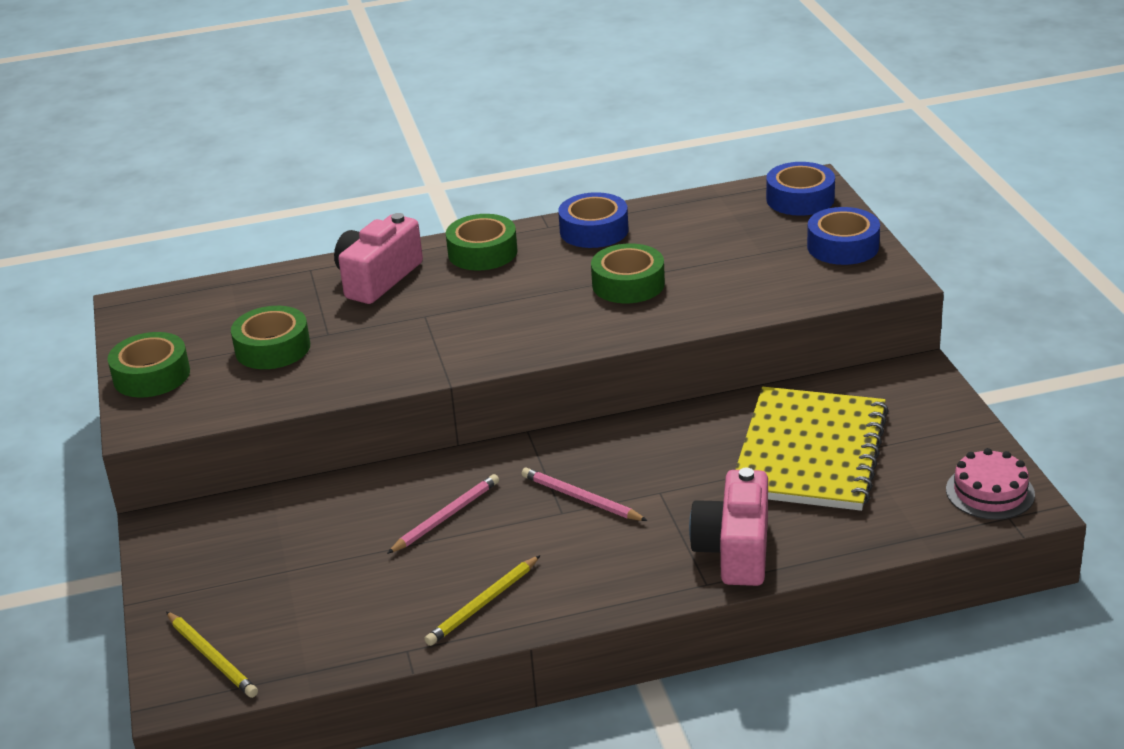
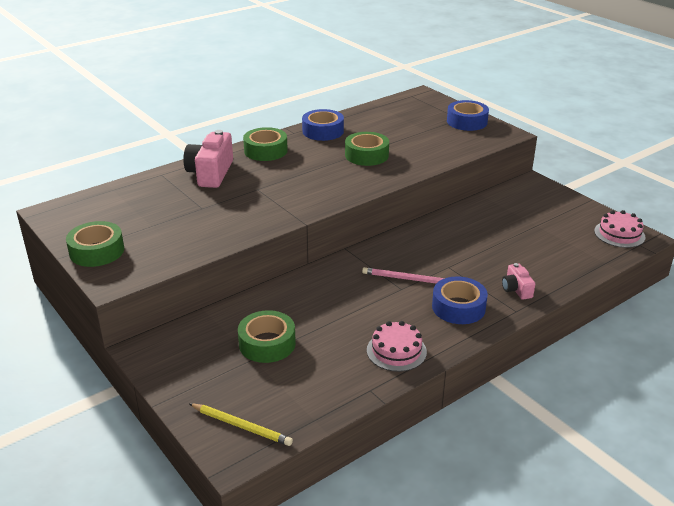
camera: 25 degrees left, 0 degrees up
green tape [231,306,310,369] -> green tape moved to [238,310,296,363]
pink pencil [387,474,499,554] -> none
yellow pencil [424,555,540,646] -> pink cake [367,321,427,372]
pink camera [689,468,768,586] -> pink camera [502,263,535,300], size x0.53
yellow notebook [735,387,889,511] -> none
blue tape [766,162,835,216] -> blue tape moved to [432,276,488,324]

**WHAT YOU WILL DO**: Print exactly, and only, the lines running from the one that contains "yellow notebook [735,387,889,511] -> none" to the last line of the records above.

**OUTPUT OF THE TASK**:
yellow notebook [735,387,889,511] -> none
blue tape [766,162,835,216] -> blue tape moved to [432,276,488,324]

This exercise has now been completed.